**What is required**
Your task is to print all of the data below exactly, with no pictures included.

**Dataset excerpt**
━━━━━━━━━━━━━━━━━━━━

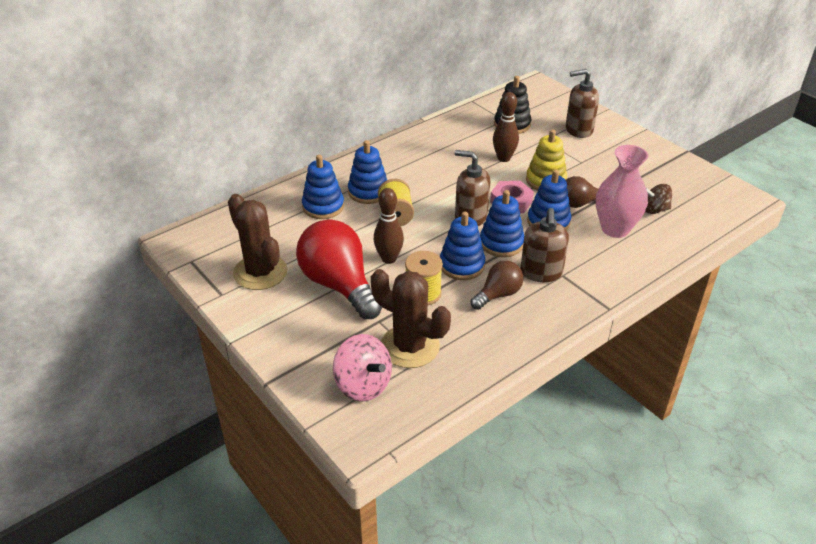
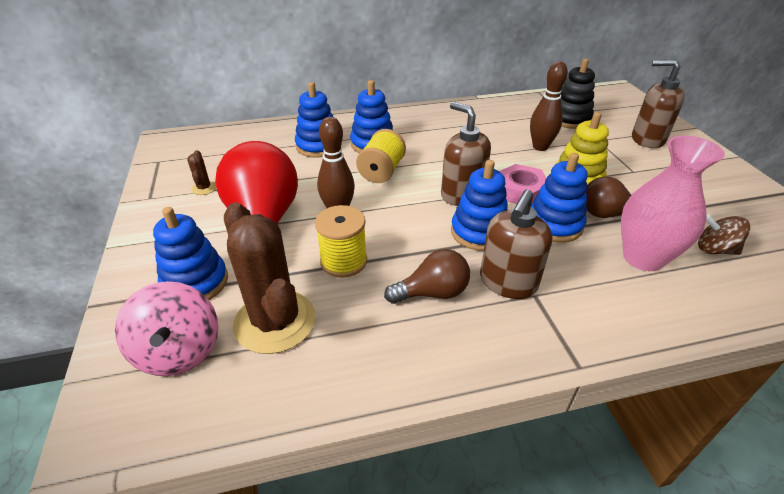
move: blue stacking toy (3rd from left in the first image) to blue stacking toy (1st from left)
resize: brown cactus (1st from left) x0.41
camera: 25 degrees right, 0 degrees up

━━━━━━━━━━━━━━━━━━━━

**Output**
move: blue stacking toy (3rd from left in the first image) to blue stacking toy (1st from left)
resize: brown cactus (1st from left) x0.41
camera: 25 degrees right, 0 degrees up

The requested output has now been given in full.